**What you are asked to do:** Word for word, copy the listing below and leave out its images.

**Record extracts:**
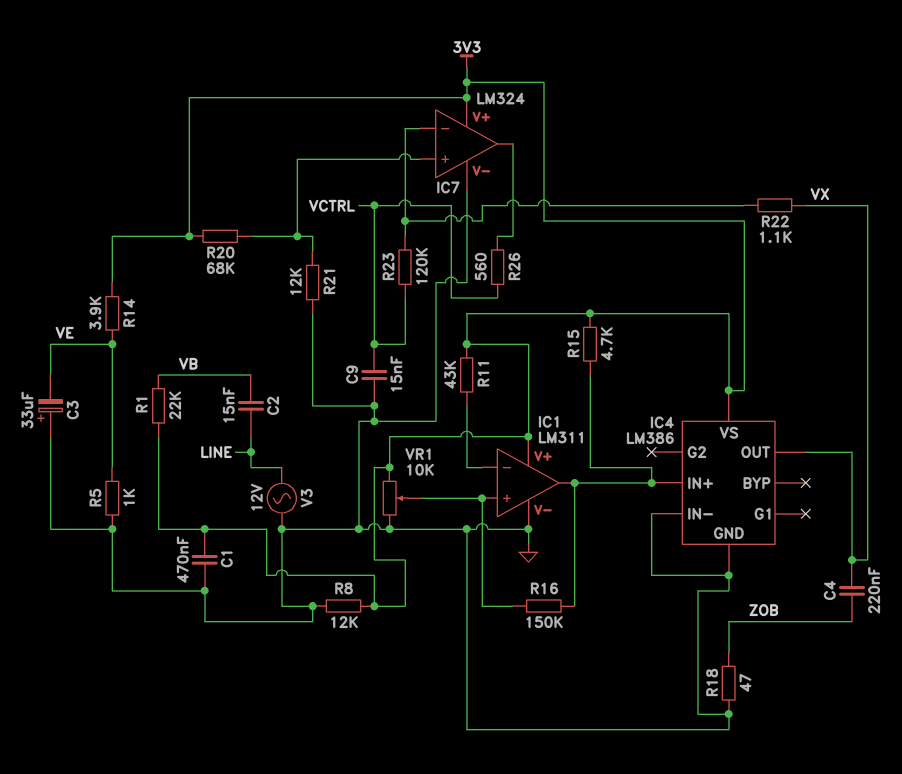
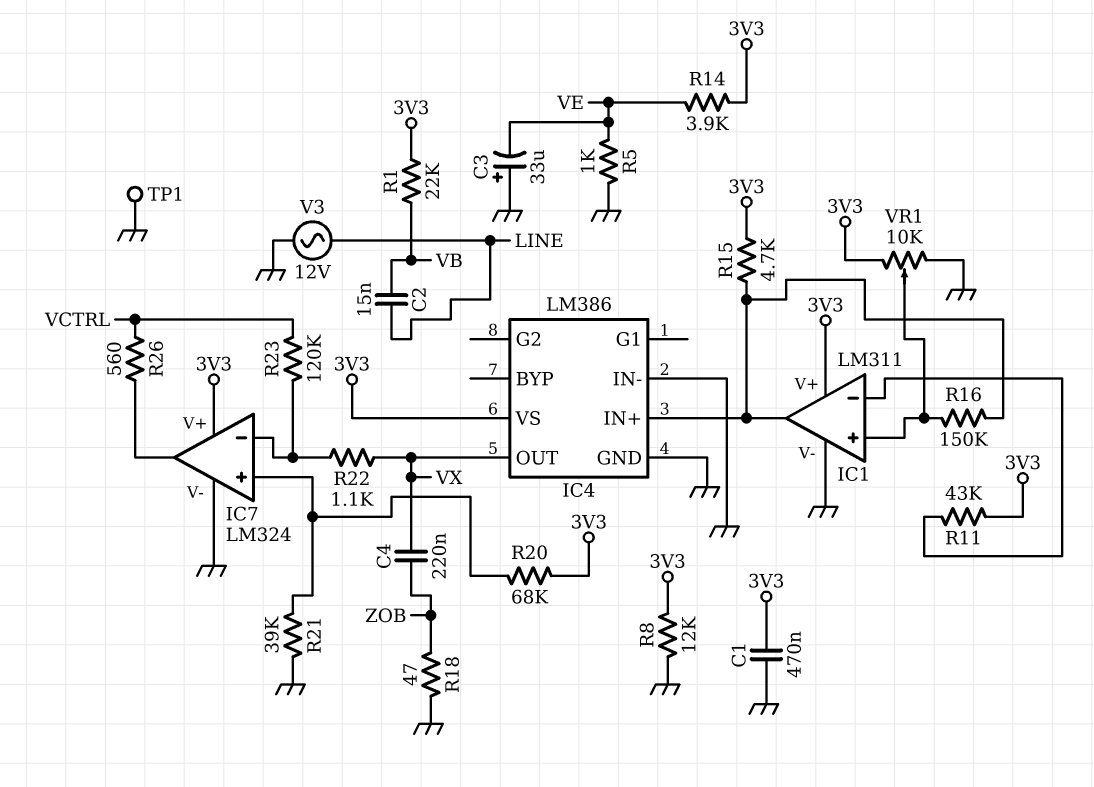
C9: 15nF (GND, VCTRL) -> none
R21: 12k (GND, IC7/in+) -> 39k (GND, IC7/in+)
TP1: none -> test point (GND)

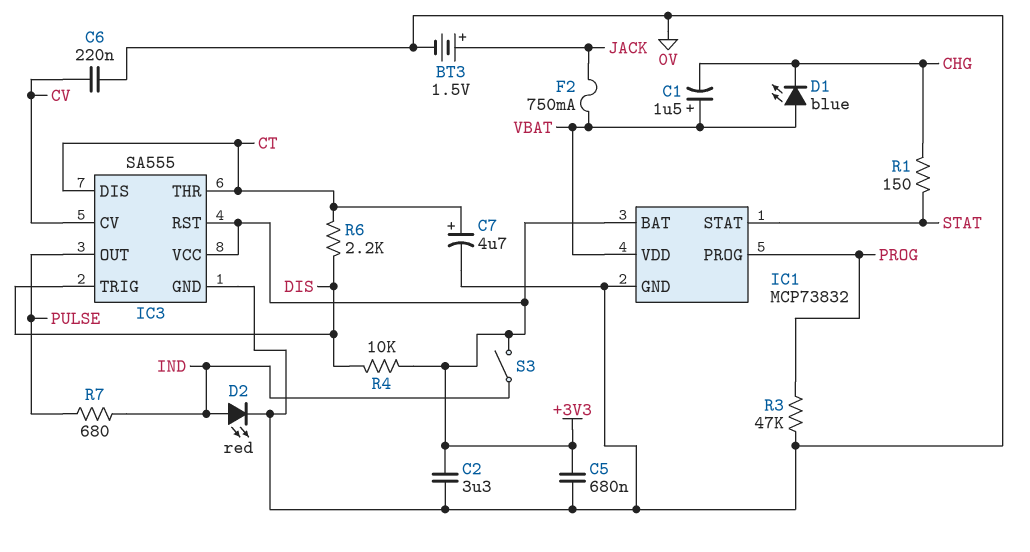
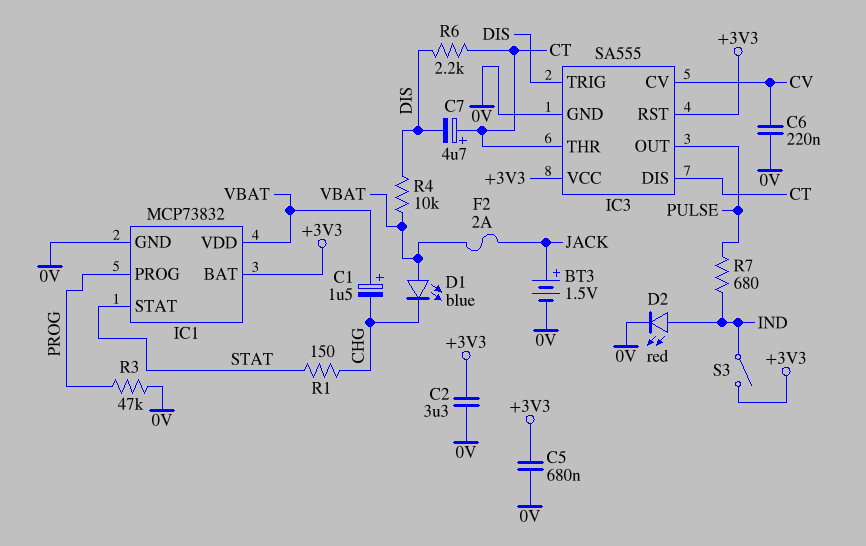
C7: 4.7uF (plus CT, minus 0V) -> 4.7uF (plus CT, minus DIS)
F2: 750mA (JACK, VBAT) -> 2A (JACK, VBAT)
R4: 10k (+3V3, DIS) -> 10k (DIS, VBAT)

**Reply to the task:**
C9: 15nF (GND, VCTRL) -> none
R21: 12k (GND, IC7/in+) -> 39k (GND, IC7/in+)
TP1: none -> test point (GND)

C7: 4.7uF (plus CT, minus 0V) -> 4.7uF (plus CT, minus DIS)
F2: 750mA (JACK, VBAT) -> 2A (JACK, VBAT)
R4: 10k (+3V3, DIS) -> 10k (DIS, VBAT)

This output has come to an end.